== STUDY MATERIAL ==

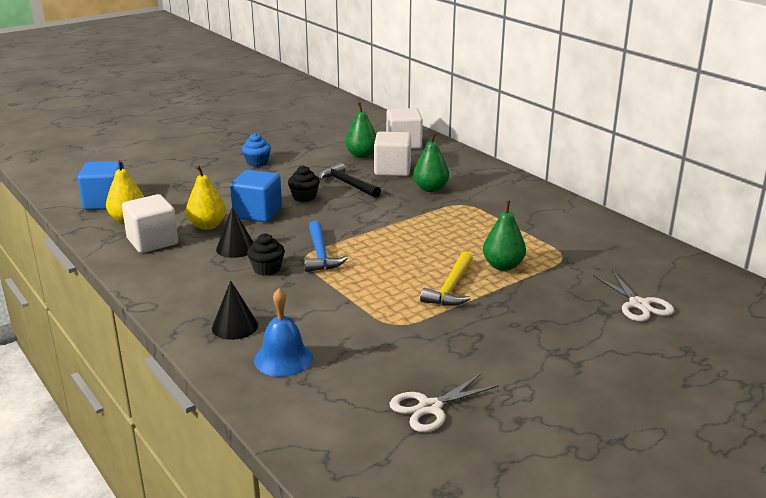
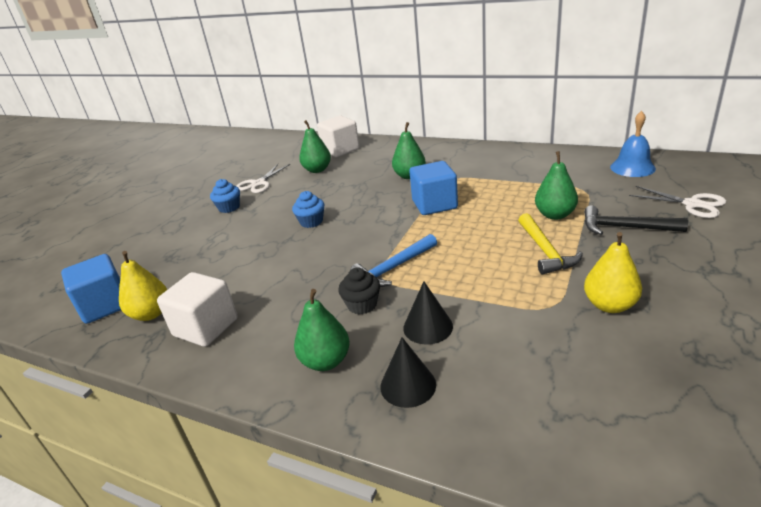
camera: 25 degrees left, 5 degrees up
(202, 292) = (326, 361): none -> green pear
(207, 226) = (248, 285): yellow pear -> yellow pear (609, 305)
(236, 248) = (304, 296): black cone -> black cone (428, 327)
(257, 213) = (285, 253): blue cube -> blue cube (434, 204)
(283, 359) = (504, 398): blue bell -> blue bell (632, 167)
(304, 197) = (311, 222): black cupcake -> blue cupcake
(320, 254) = (394, 268): blue hammer -> blue hammer turned 90 degrees clockwise
(347, 184) = (335, 197): black hammer -> black hammer (625, 227)
(392, 170) = (358, 172): white cube -> none
(430, 408) = (706, 380): white scissors -> white scissors (258, 183)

===

TASK OBJECTIVE:
Find the word "hammer" in the data and show each line that holds it.

EXERCISE SOLUTION:
(320, 254) = (394, 268): blue hammer -> blue hammer turned 90 degrees clockwise
(347, 184) = (335, 197): black hammer -> black hammer (625, 227)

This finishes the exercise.